## ACTIVITY
Nothing other than the lines from the one containing "(403, 285) = (233, 286): brown" through the last line of the data below should be output, each reproduced exactly.

Start of RECORD EXTRACTS

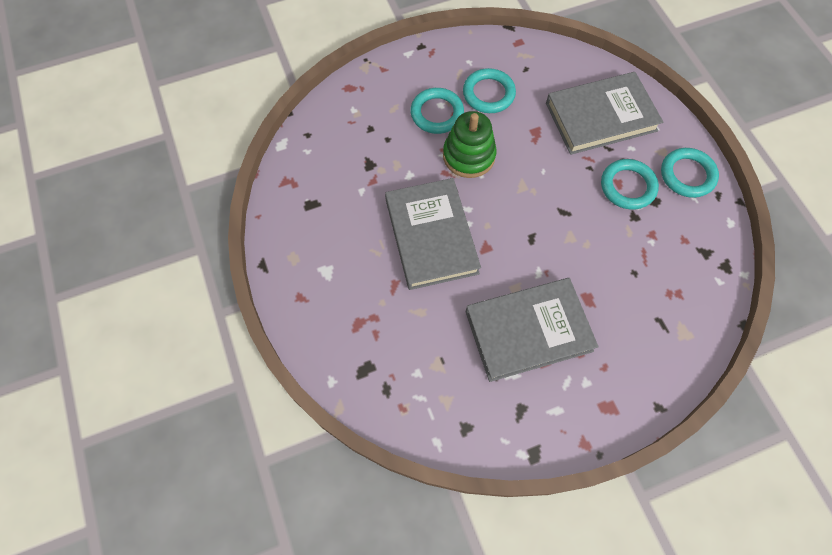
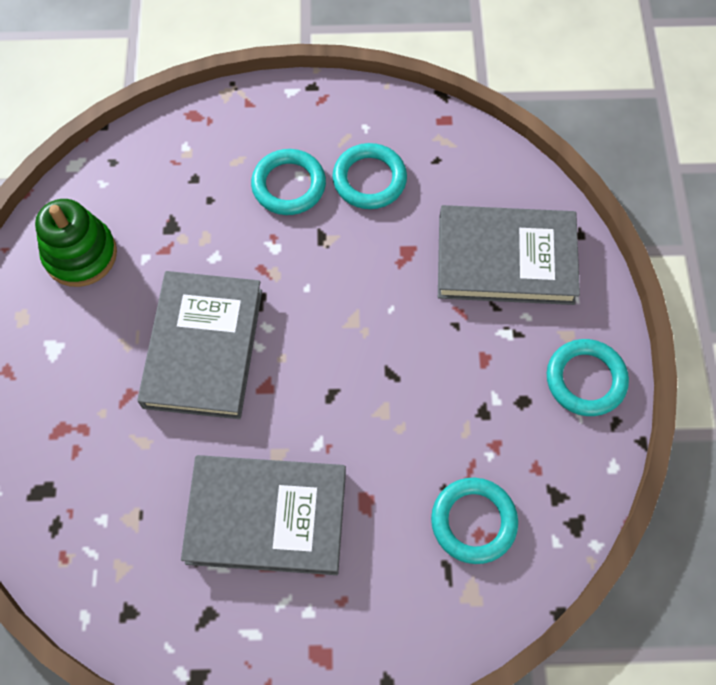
camera: 20 degrees right, 0 degrees up
(469, 156) = (302, 256): green stacking toy -> green stacking toy (80, 254)
(627, 186) = (494, 368): turquoise ring -> turquoise ring (473, 521)

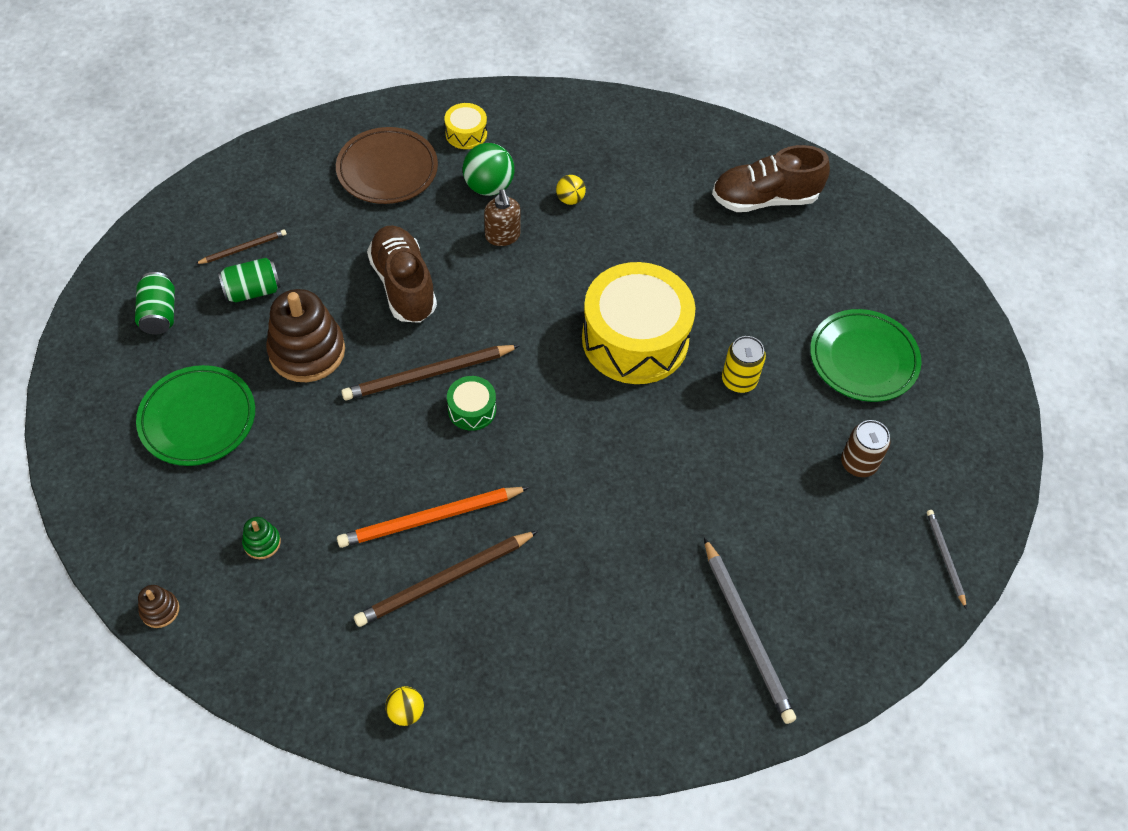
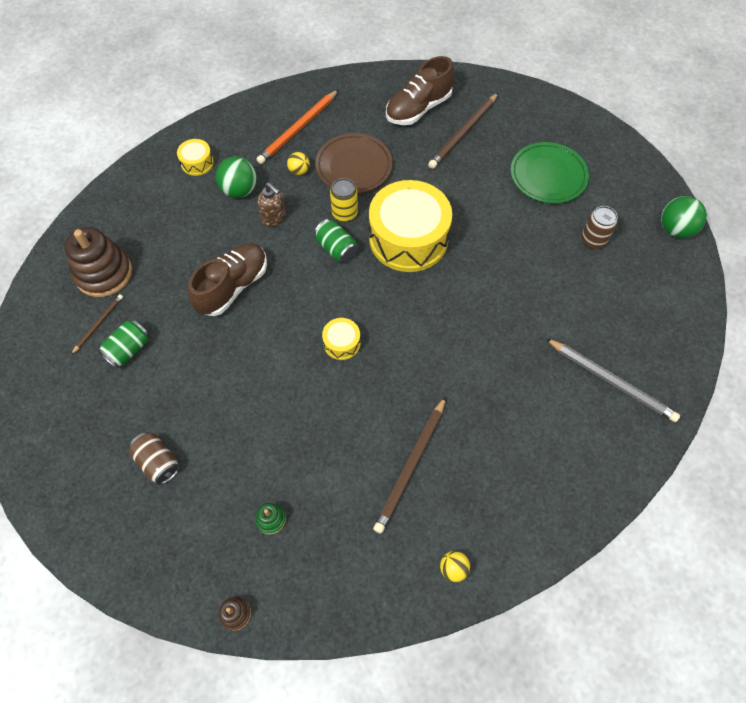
camera: 30 degrees left, 5 degrees up
(159, 314) = (71, 405): green can -> green can (336, 249)
(198, 419) = (158, 462): green plate -> brown can
(307, 351) = (200, 369): brown stacking toy -> brown stacking toy (104, 273)
(387, 170) = (161, 215): brown plate -> brown plate (354, 166)
(403, 285) = (233, 286): brown shoe -> brown shoe turned 90 degrees clockwise
(428, 375) = (295, 337): brown pencil -> brown pencil (463, 133)
(430, 519) = (370, 431): orange pencil -> orange pencil (298, 129)
(472, 409) = (342, 343): green drum -> yellow drum
(739, 380) = (489, 229): yellow can -> yellow can (344, 213)
(945, 557) = (680, 268): grey pencil -> none
(978, 510) = (675, 229): none -> green ball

End of RECORD EXTRACTS

## REPLY
(403, 285) = (233, 286): brown shoe -> brown shoe turned 90 degrees clockwise
(428, 375) = (295, 337): brown pencil -> brown pencil (463, 133)
(430, 519) = (370, 431): orange pencil -> orange pencil (298, 129)
(472, 409) = (342, 343): green drum -> yellow drum
(739, 380) = (489, 229): yellow can -> yellow can (344, 213)
(945, 557) = (680, 268): grey pencil -> none
(978, 510) = (675, 229): none -> green ball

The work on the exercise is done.